* INFORMATION SUPPLIED

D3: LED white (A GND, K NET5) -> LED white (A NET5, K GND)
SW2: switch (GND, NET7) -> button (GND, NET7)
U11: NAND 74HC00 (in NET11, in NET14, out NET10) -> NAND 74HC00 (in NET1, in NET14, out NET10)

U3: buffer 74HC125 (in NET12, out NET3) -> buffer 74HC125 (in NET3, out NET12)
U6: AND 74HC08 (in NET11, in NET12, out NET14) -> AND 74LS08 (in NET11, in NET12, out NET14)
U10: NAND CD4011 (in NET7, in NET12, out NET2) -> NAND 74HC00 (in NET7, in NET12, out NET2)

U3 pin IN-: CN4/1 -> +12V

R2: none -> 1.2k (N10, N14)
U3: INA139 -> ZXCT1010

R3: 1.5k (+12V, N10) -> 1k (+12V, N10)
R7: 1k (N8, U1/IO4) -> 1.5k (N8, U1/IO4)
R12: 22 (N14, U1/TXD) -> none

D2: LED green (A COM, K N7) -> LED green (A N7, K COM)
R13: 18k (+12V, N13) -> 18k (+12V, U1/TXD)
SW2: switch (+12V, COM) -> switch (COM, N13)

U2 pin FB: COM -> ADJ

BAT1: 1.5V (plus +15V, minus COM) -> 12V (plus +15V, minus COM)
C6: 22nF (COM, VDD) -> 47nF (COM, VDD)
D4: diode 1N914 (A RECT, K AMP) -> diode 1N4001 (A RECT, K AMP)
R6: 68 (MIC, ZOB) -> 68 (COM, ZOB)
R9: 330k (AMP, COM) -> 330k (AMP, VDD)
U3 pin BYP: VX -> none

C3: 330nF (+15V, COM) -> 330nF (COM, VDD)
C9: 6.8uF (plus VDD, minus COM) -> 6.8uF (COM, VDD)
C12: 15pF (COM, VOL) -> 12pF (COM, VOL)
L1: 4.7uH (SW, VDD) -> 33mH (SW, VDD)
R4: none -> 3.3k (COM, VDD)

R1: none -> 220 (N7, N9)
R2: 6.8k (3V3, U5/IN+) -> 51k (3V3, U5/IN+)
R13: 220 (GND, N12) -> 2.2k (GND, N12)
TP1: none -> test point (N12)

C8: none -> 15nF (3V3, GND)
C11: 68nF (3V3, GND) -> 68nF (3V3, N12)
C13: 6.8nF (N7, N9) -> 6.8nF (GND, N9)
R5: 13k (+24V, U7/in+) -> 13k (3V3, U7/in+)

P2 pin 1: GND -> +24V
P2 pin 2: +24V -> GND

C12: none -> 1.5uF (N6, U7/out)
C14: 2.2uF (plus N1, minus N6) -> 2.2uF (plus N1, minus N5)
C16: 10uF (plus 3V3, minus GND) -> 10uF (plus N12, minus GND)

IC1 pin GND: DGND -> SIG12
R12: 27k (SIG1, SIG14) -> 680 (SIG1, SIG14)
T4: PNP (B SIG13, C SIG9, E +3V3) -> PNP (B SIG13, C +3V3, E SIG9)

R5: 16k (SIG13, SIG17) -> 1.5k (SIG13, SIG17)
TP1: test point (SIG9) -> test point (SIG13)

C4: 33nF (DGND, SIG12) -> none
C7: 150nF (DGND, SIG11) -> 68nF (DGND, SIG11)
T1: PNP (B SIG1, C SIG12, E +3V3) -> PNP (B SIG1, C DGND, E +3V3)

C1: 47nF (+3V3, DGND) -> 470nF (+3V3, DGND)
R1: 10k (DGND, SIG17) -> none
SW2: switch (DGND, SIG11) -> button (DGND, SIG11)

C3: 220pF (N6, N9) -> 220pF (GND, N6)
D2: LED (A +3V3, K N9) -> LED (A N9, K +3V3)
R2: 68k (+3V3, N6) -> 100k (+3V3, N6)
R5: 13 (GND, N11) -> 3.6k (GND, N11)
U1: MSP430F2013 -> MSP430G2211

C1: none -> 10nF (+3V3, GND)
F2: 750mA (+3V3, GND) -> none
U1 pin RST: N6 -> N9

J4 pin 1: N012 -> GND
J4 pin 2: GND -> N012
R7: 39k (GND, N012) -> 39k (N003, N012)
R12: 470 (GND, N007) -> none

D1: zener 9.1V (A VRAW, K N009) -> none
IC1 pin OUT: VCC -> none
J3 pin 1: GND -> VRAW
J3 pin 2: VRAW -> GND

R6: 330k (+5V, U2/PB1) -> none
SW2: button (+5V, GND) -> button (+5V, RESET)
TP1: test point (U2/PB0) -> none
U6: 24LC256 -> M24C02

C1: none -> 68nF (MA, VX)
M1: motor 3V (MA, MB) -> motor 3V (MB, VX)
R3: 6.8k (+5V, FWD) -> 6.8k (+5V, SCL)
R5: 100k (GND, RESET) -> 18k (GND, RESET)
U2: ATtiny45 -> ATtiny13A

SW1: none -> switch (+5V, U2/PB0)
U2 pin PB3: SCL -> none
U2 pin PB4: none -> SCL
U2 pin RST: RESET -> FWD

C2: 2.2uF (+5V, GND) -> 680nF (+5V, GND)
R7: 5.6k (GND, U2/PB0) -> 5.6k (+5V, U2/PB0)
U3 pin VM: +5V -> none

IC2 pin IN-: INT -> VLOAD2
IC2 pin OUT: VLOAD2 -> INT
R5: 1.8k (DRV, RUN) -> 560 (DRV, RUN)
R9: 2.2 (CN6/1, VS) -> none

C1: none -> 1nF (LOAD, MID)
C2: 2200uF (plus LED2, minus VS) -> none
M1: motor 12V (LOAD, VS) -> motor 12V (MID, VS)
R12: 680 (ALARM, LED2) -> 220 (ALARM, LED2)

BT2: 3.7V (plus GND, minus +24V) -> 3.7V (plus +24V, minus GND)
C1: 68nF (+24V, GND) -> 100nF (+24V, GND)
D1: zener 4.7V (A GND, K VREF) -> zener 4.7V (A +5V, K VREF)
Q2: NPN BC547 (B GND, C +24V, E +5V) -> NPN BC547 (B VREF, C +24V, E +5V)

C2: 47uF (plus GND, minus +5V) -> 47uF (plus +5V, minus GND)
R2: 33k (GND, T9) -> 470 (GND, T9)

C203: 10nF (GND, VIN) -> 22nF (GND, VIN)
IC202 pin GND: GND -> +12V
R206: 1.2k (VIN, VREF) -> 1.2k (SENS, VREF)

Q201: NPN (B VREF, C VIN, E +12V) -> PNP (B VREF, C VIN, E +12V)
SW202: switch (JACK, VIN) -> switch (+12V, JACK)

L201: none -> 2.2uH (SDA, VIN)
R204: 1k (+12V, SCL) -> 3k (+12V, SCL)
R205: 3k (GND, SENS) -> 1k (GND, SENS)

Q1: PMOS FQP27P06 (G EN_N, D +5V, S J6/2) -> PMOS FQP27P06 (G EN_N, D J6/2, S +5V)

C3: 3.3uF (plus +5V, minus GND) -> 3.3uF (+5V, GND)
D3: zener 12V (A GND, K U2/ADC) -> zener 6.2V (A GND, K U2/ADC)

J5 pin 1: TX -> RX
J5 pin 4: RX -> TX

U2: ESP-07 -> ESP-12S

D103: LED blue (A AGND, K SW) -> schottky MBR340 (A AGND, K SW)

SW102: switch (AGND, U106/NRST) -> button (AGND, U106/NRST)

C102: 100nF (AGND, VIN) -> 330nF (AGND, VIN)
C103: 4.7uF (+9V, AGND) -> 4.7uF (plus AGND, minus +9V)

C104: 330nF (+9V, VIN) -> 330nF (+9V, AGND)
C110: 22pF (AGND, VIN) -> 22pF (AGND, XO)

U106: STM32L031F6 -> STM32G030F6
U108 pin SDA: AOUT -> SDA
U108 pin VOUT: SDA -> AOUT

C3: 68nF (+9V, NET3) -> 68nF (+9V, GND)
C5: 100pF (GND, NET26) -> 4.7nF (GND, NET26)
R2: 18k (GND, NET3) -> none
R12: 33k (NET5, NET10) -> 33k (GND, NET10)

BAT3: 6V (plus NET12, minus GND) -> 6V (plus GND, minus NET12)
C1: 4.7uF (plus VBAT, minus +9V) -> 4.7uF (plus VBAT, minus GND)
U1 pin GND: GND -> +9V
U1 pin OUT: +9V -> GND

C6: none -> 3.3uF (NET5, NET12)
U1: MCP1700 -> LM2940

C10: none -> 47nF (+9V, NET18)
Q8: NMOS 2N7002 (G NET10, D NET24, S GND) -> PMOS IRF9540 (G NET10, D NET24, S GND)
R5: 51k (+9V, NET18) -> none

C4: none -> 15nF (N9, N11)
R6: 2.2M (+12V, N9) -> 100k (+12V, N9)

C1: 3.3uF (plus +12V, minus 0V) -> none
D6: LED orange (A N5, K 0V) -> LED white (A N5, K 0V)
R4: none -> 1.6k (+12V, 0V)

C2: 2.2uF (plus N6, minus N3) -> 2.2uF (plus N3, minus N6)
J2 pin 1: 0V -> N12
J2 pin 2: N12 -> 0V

* YOUR OBJECTIVE
Everything from the line containing "R2: 18k (GND, NET3) -> none" through the last line above should be copied exactly, please, with nothing added.

* REPLY TO THE EXERCISE
R2: 18k (GND, NET3) -> none
R12: 33k (NET5, NET10) -> 33k (GND, NET10)

BAT3: 6V (plus NET12, minus GND) -> 6V (plus GND, minus NET12)
C1: 4.7uF (plus VBAT, minus +9V) -> 4.7uF (plus VBAT, minus GND)
U1 pin GND: GND -> +9V
U1 pin OUT: +9V -> GND

C6: none -> 3.3uF (NET5, NET12)
U1: MCP1700 -> LM2940

C10: none -> 47nF (+9V, NET18)
Q8: NMOS 2N7002 (G NET10, D NET24, S GND) -> PMOS IRF9540 (G NET10, D NET24, S GND)
R5: 51k (+9V, NET18) -> none

C4: none -> 15nF (N9, N11)
R6: 2.2M (+12V, N9) -> 100k (+12V, N9)

C1: 3.3uF (plus +12V, minus 0V) -> none
D6: LED orange (A N5, K 0V) -> LED white (A N5, K 0V)
R4: none -> 1.6k (+12V, 0V)

C2: 2.2uF (plus N6, minus N3) -> 2.2uF (plus N3, minus N6)
J2 pin 1: 0V -> N12
J2 pin 2: N12 -> 0V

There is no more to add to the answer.